SHORT EXERCISE => Copy out word for word the rows below that begin with the line containing "green diamond at" and end with the line containing "black line at", including both of those lines and nothing else.

SUPPLIED MATERIAL =>
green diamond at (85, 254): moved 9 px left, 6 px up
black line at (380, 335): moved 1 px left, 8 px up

---

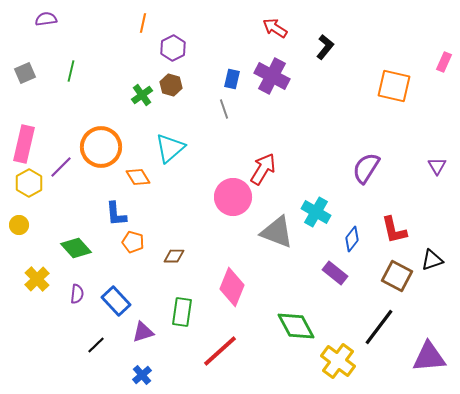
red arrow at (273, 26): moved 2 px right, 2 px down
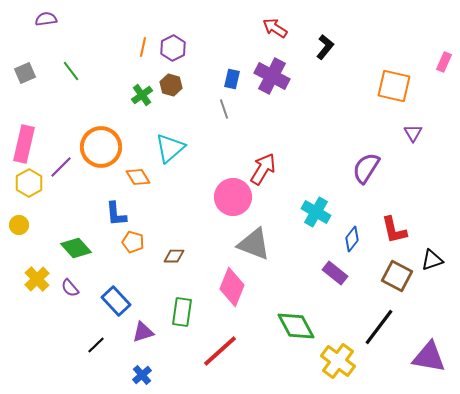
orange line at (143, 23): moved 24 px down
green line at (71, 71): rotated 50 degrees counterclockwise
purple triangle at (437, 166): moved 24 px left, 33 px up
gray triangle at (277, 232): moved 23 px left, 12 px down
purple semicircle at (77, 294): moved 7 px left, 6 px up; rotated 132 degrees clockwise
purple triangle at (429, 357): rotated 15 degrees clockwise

SOLUTION =>
green diamond at (85, 254): moved 9 px left, 6 px up
black line at (380, 335): moved 1 px left, 8 px up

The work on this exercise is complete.